WHAT THE EXERCISE ASKS - Keep the images out while you set down the data exactly.

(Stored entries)
---*---
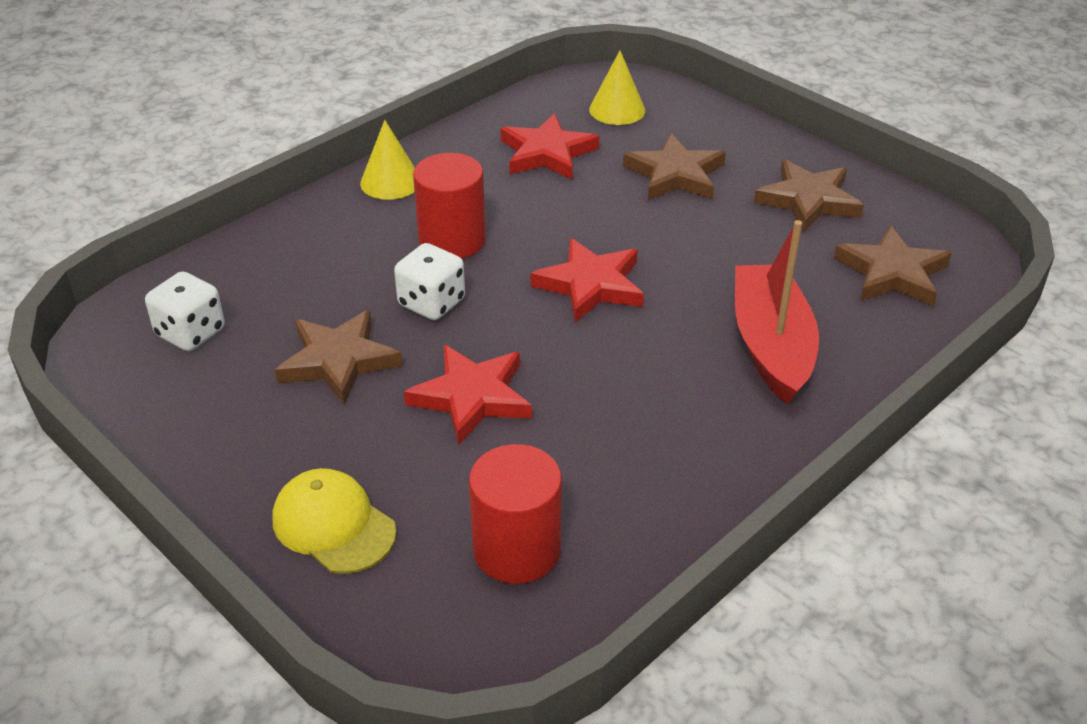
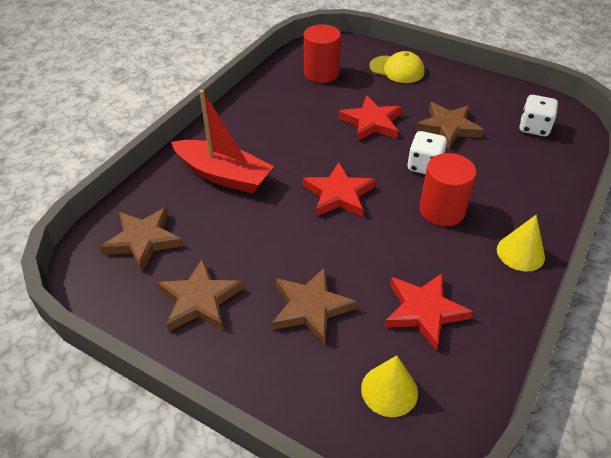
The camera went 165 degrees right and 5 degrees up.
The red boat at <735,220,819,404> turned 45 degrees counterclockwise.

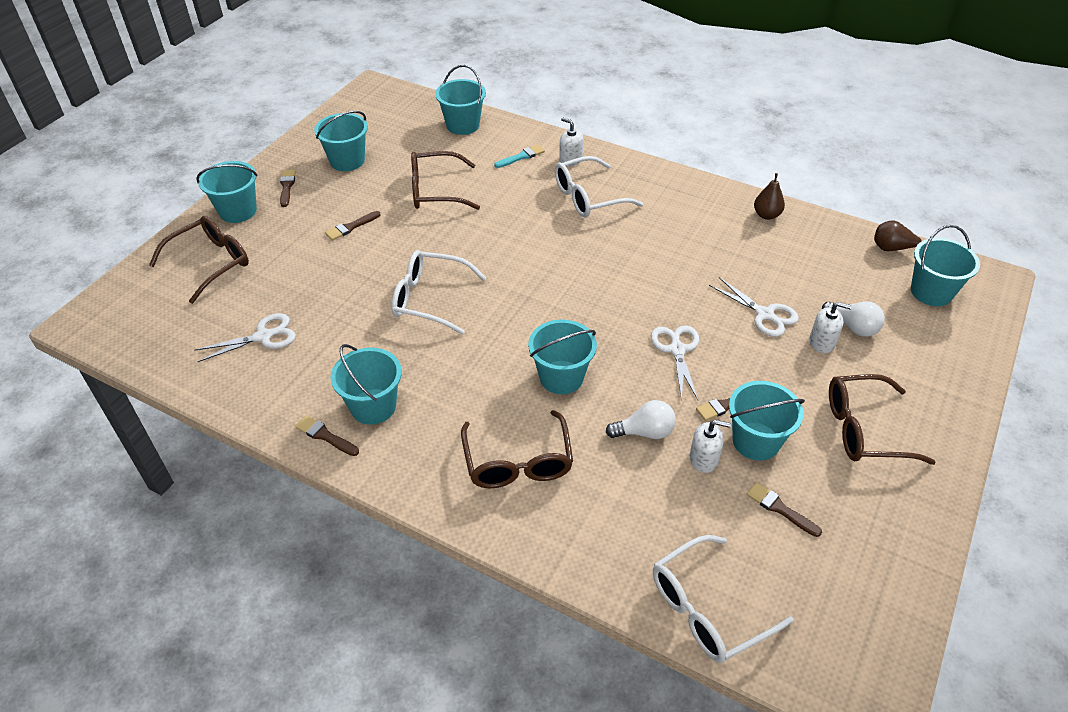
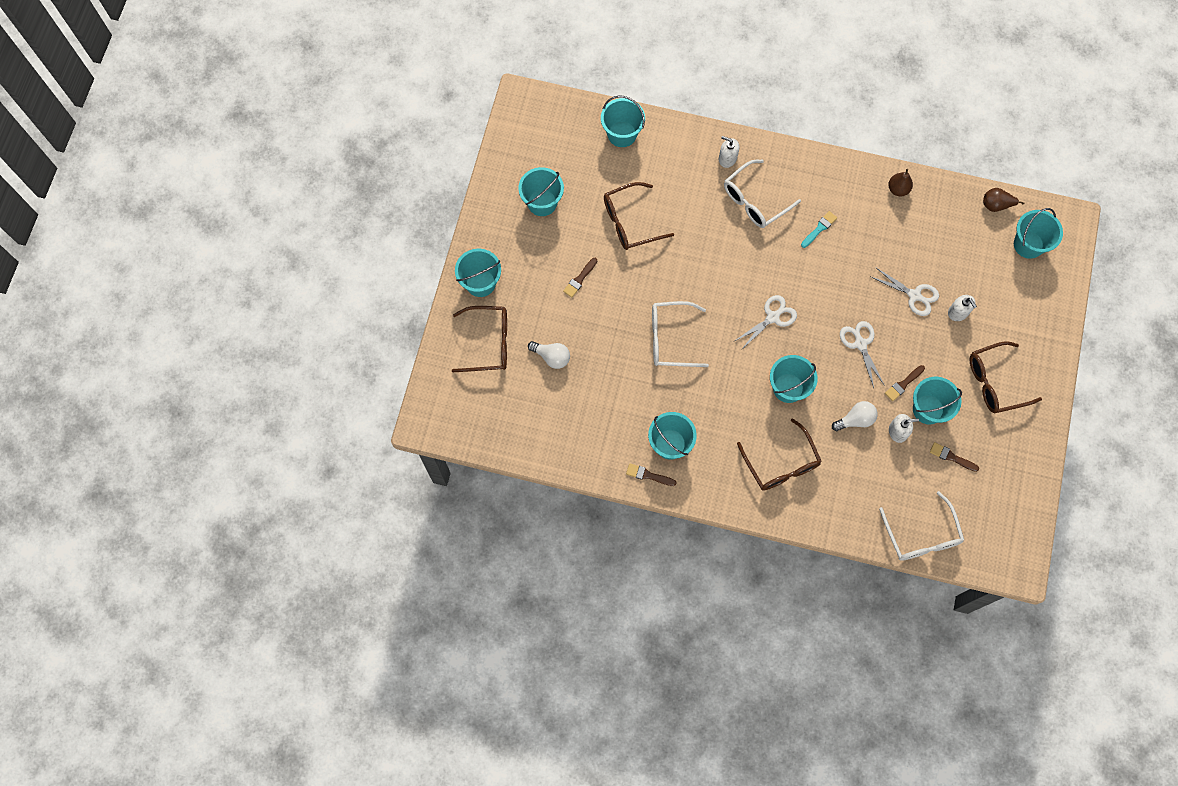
The camera went 15 degrees left and 25 degrees up.
The brown brush at <280,170,296,207> disappeared.
The white scissors moved from <194,313,296,362> to <733,295,797,350>.
The turquoise brush moved from <494,144,545,168> to <801,211,837,248>.
The white light bulb moved from <822,301,885,337> to <528,341,570,369>.
The brown glasses at <149,216,249,304> turned 60 degrees clockwise.
The white glasses at <653,535,794,663> turned 60 degrees counterclockwise.
The white soap dispenser at <809,302,852,353> turned 60 degrees clockwise.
---*---
EXERCISE ANSWER -
The camera went 165 degrees right and 5 degrees up.
The red boat at <735,220,819,404> turned 45 degrees counterclockwise.

The camera went 15 degrees left and 25 degrees up.
The brown brush at <280,170,296,207> disappeared.
The white scissors moved from <194,313,296,362> to <733,295,797,350>.
The turquoise brush moved from <494,144,545,168> to <801,211,837,248>.
The white light bulb moved from <822,301,885,337> to <528,341,570,369>.
The brown glasses at <149,216,249,304> turned 60 degrees clockwise.
The white glasses at <653,535,794,663> turned 60 degrees counterclockwise.
The white soap dispenser at <809,302,852,353> turned 60 degrees clockwise.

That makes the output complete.